▶ Your task
Reproduce every line of the listing below word for word, leaving out the pictures.

[Given records start]

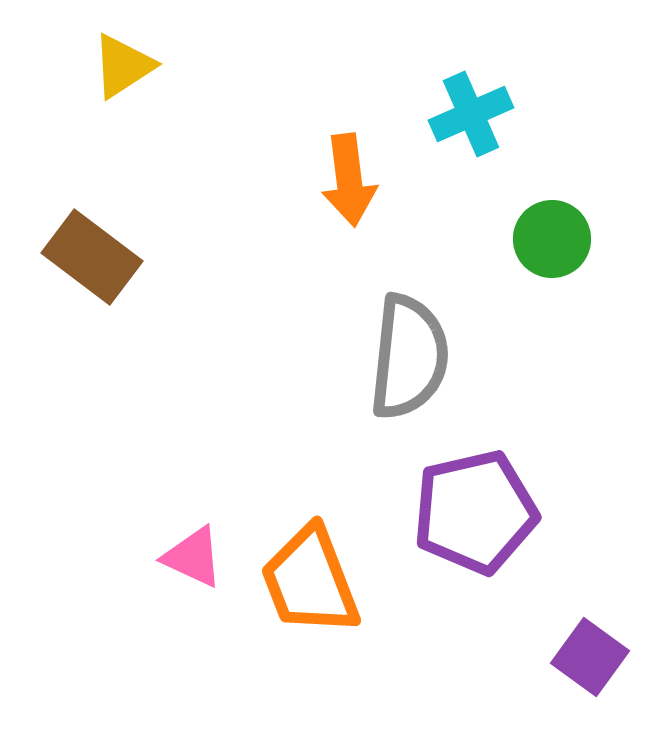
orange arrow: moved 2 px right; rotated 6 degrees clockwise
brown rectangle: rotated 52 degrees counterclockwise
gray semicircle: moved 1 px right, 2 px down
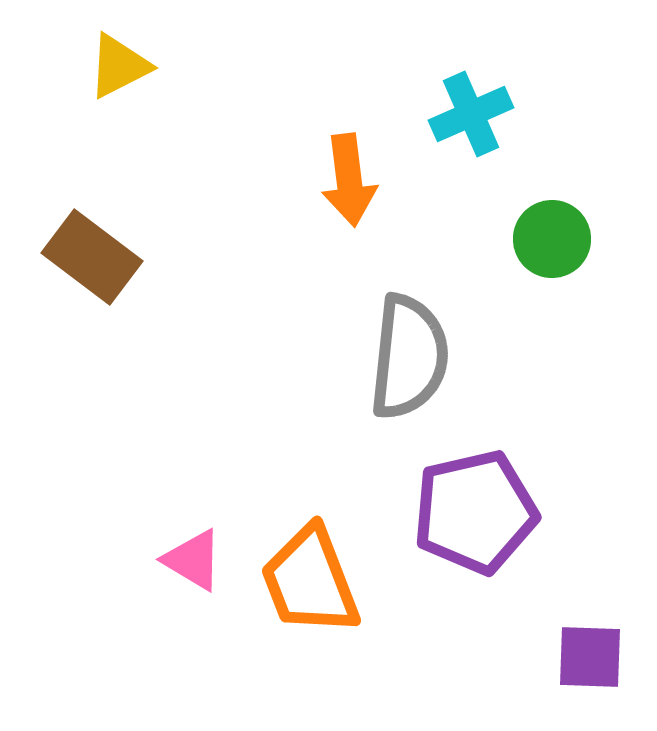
yellow triangle: moved 4 px left; rotated 6 degrees clockwise
pink triangle: moved 3 px down; rotated 6 degrees clockwise
purple square: rotated 34 degrees counterclockwise
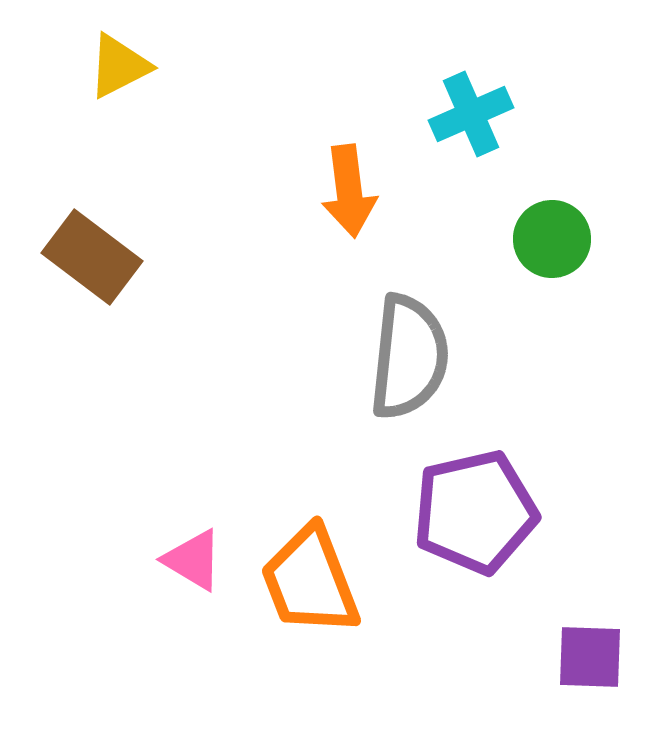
orange arrow: moved 11 px down
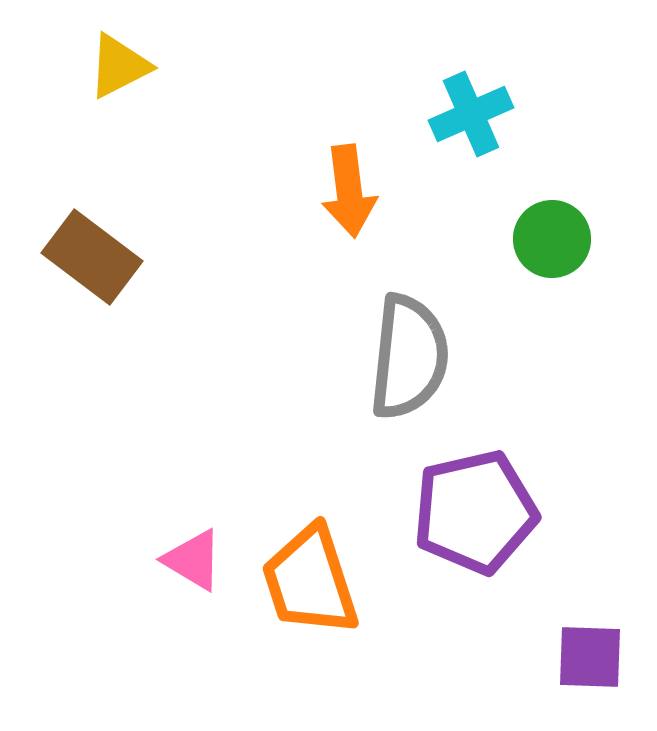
orange trapezoid: rotated 3 degrees clockwise
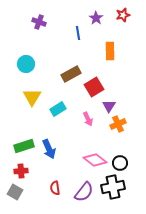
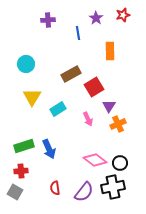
purple cross: moved 9 px right, 2 px up; rotated 24 degrees counterclockwise
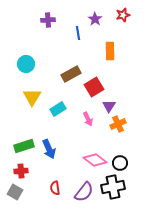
purple star: moved 1 px left, 1 px down
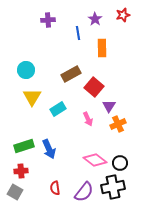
orange rectangle: moved 8 px left, 3 px up
cyan circle: moved 6 px down
red square: rotated 18 degrees counterclockwise
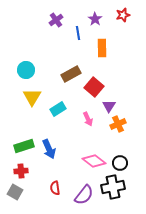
purple cross: moved 8 px right; rotated 32 degrees counterclockwise
pink diamond: moved 1 px left, 1 px down
purple semicircle: moved 3 px down
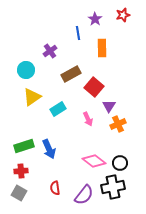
purple cross: moved 6 px left, 31 px down
yellow triangle: rotated 24 degrees clockwise
gray square: moved 4 px right, 1 px down
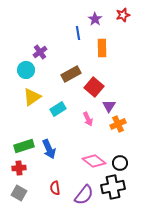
purple cross: moved 10 px left, 1 px down
red cross: moved 2 px left, 3 px up
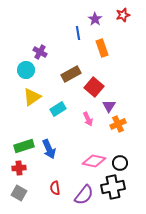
orange rectangle: rotated 18 degrees counterclockwise
purple cross: rotated 24 degrees counterclockwise
pink diamond: rotated 25 degrees counterclockwise
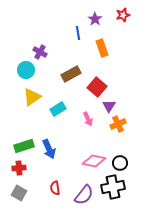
red square: moved 3 px right
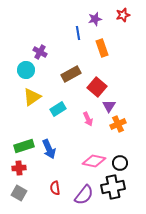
purple star: rotated 24 degrees clockwise
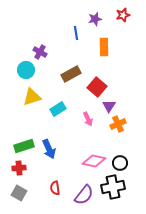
blue line: moved 2 px left
orange rectangle: moved 2 px right, 1 px up; rotated 18 degrees clockwise
yellow triangle: rotated 18 degrees clockwise
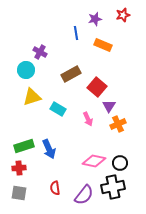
orange rectangle: moved 1 px left, 2 px up; rotated 66 degrees counterclockwise
cyan rectangle: rotated 63 degrees clockwise
gray square: rotated 21 degrees counterclockwise
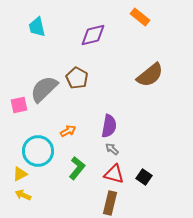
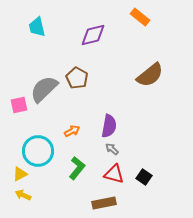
orange arrow: moved 4 px right
brown rectangle: moved 6 px left; rotated 65 degrees clockwise
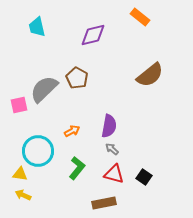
yellow triangle: rotated 35 degrees clockwise
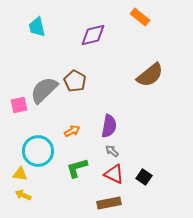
brown pentagon: moved 2 px left, 3 px down
gray semicircle: moved 1 px down
gray arrow: moved 2 px down
green L-shape: rotated 145 degrees counterclockwise
red triangle: rotated 10 degrees clockwise
brown rectangle: moved 5 px right
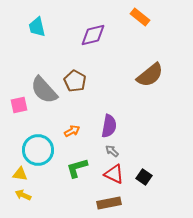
gray semicircle: rotated 88 degrees counterclockwise
cyan circle: moved 1 px up
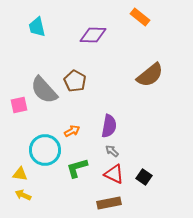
purple diamond: rotated 16 degrees clockwise
cyan circle: moved 7 px right
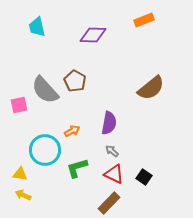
orange rectangle: moved 4 px right, 3 px down; rotated 60 degrees counterclockwise
brown semicircle: moved 1 px right, 13 px down
gray semicircle: moved 1 px right
purple semicircle: moved 3 px up
brown rectangle: rotated 35 degrees counterclockwise
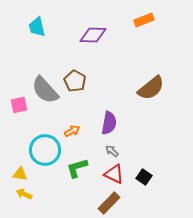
yellow arrow: moved 1 px right, 1 px up
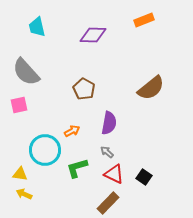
brown pentagon: moved 9 px right, 8 px down
gray semicircle: moved 19 px left, 18 px up
gray arrow: moved 5 px left, 1 px down
brown rectangle: moved 1 px left
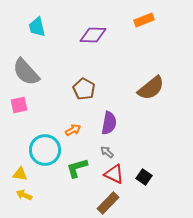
orange arrow: moved 1 px right, 1 px up
yellow arrow: moved 1 px down
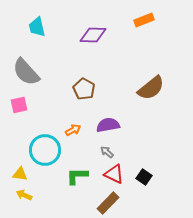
purple semicircle: moved 1 px left, 2 px down; rotated 110 degrees counterclockwise
green L-shape: moved 8 px down; rotated 15 degrees clockwise
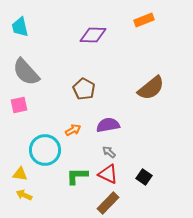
cyan trapezoid: moved 17 px left
gray arrow: moved 2 px right
red triangle: moved 6 px left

[Given records end]

▶ Final result
orange arrow: moved 2 px right; rotated 6 degrees clockwise
brown rectangle: rotated 52 degrees counterclockwise
gray semicircle: moved 1 px right, 2 px down
yellow triangle: moved 4 px left; rotated 6 degrees clockwise
pink triangle: moved 3 px down; rotated 6 degrees clockwise
purple square: rotated 34 degrees counterclockwise
orange arrow: moved 11 px down
orange trapezoid: rotated 3 degrees clockwise
purple cross: moved 9 px right, 2 px up; rotated 24 degrees counterclockwise
purple star: moved 1 px left, 1 px down
orange rectangle: moved 8 px left, 3 px up
cyan circle: moved 6 px down
red square: rotated 18 degrees counterclockwise
purple cross: moved 8 px right; rotated 32 degrees counterclockwise
pink diamond: moved 1 px left, 1 px down
purple semicircle: moved 3 px down
purple cross: moved 6 px left, 31 px down
yellow triangle: rotated 24 degrees clockwise
gray square: moved 4 px right, 1 px down
purple cross: moved 10 px left, 1 px down
red cross: moved 2 px left, 3 px up
orange rectangle: rotated 18 degrees counterclockwise
purple cross: rotated 24 degrees counterclockwise
pink diamond: rotated 25 degrees counterclockwise
red square: moved 3 px right
purple star: rotated 24 degrees clockwise
blue line: moved 2 px left
orange rectangle: moved 2 px right, 1 px up; rotated 18 degrees clockwise
yellow triangle: rotated 18 degrees clockwise
orange rectangle: moved 1 px left, 2 px up; rotated 66 degrees counterclockwise
cyan rectangle: rotated 63 degrees clockwise
gray square: rotated 21 degrees counterclockwise
orange arrow: moved 4 px right
brown rectangle: moved 6 px left; rotated 65 degrees clockwise
yellow triangle: rotated 35 degrees clockwise
brown pentagon: moved 2 px left, 3 px down
gray semicircle: moved 1 px down
gray arrow: moved 2 px down
green L-shape: rotated 145 degrees counterclockwise
red triangle: rotated 10 degrees clockwise
brown rectangle: moved 5 px right
gray semicircle: rotated 88 degrees counterclockwise
cyan circle: moved 1 px up
purple diamond: rotated 16 degrees clockwise
cyan circle: moved 7 px right
orange rectangle: moved 4 px right, 3 px down; rotated 60 degrees counterclockwise
brown semicircle: moved 1 px right, 13 px down
gray semicircle: moved 1 px right
purple semicircle: moved 3 px up
brown rectangle: rotated 35 degrees counterclockwise
yellow arrow: moved 1 px right, 1 px up
brown pentagon: moved 9 px right, 8 px down
gray semicircle: moved 19 px left, 18 px up
gray arrow: moved 5 px left, 1 px down
brown rectangle: moved 1 px left
orange arrow: moved 1 px right, 1 px up
yellow arrow: moved 1 px down
purple semicircle: moved 1 px left, 2 px down; rotated 110 degrees counterclockwise
green L-shape: moved 8 px down; rotated 15 degrees clockwise
cyan trapezoid: moved 17 px left
gray arrow: moved 2 px right
red triangle: moved 6 px left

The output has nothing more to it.